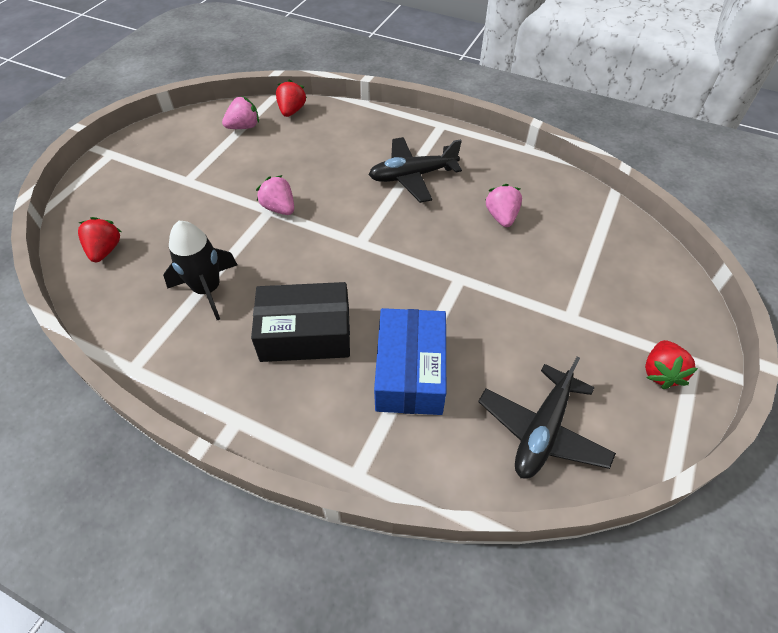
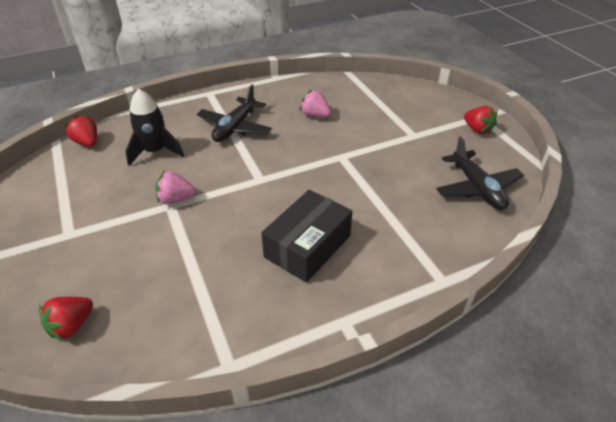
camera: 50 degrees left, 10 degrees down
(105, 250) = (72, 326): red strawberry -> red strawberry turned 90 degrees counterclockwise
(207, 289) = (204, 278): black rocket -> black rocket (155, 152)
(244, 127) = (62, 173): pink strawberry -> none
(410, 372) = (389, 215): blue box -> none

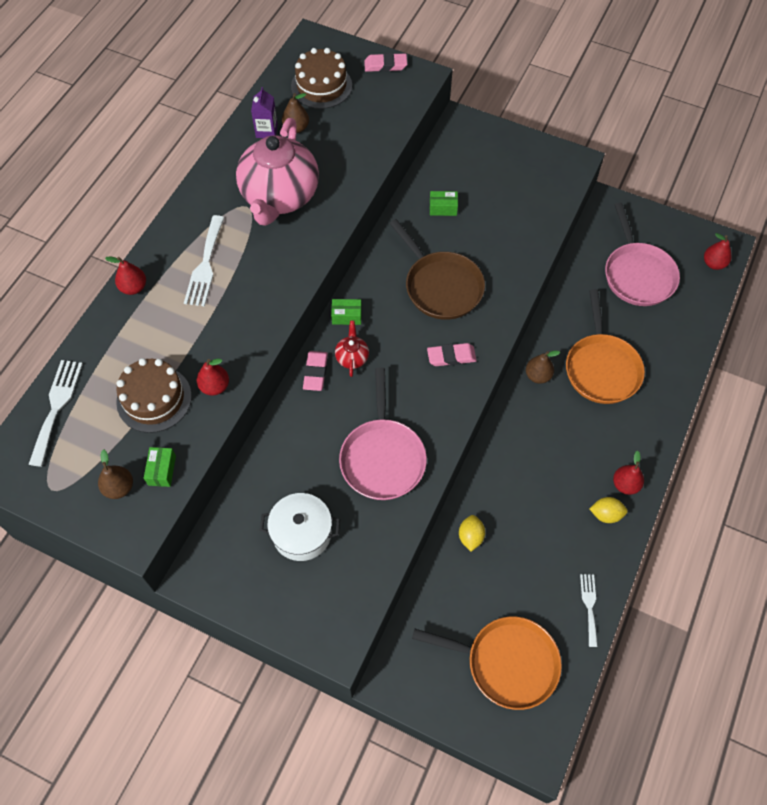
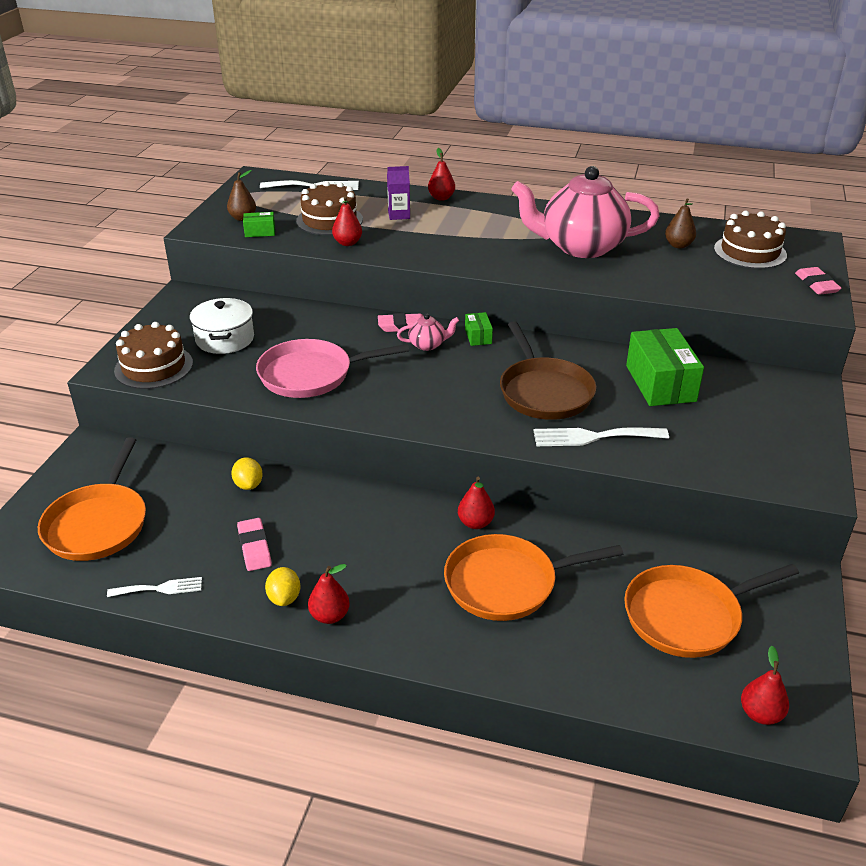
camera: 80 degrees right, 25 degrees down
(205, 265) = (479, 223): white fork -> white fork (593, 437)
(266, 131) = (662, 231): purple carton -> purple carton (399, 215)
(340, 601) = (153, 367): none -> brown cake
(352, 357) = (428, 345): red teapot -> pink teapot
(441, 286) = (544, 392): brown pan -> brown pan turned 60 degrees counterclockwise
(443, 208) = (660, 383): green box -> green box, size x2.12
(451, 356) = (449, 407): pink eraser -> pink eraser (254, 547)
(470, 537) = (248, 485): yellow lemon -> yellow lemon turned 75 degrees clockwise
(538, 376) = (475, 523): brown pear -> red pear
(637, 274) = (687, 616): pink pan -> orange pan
____
▶ [WORK ORDER]
Return exactly the lines of the listing that run from the one containing "(451, 356) = (449, 407): pink" through the last, and no others.

▶ [ANSWER SECTION]
(451, 356) = (449, 407): pink eraser -> pink eraser (254, 547)
(470, 537) = (248, 485): yellow lemon -> yellow lemon turned 75 degrees clockwise
(538, 376) = (475, 523): brown pear -> red pear
(637, 274) = (687, 616): pink pan -> orange pan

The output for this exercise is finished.